Copy every entry below verbatim, except for images.

-=-=-=-=-

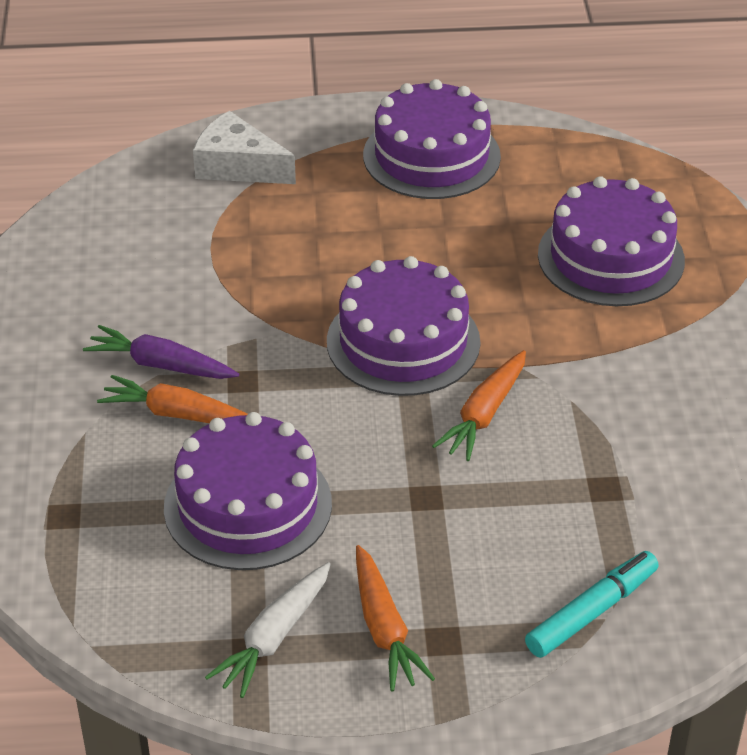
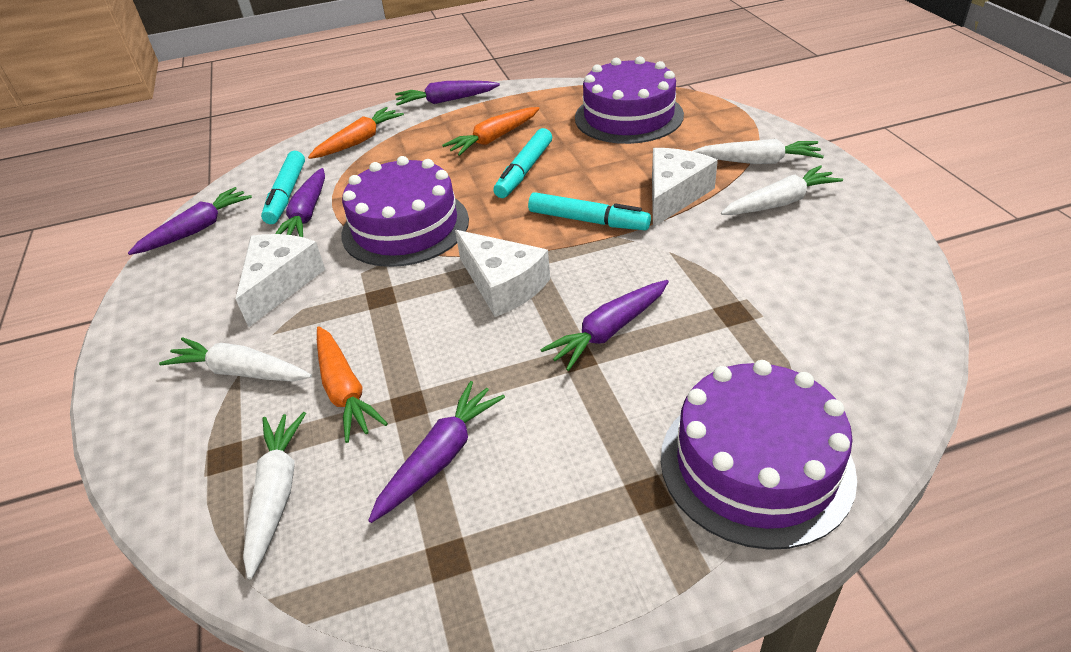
purple cake: 4 -> 3
purple carrot: 1 -> 5
turquoise marker: 1 -> 3
white carrot: 1 -> 4
white cheese: 1 -> 3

-=-=-=-=-

### Answer for the task
purple cake: 4 -> 3
purple carrot: 1 -> 5
turquoise marker: 1 -> 3
white carrot: 1 -> 4
white cheese: 1 -> 3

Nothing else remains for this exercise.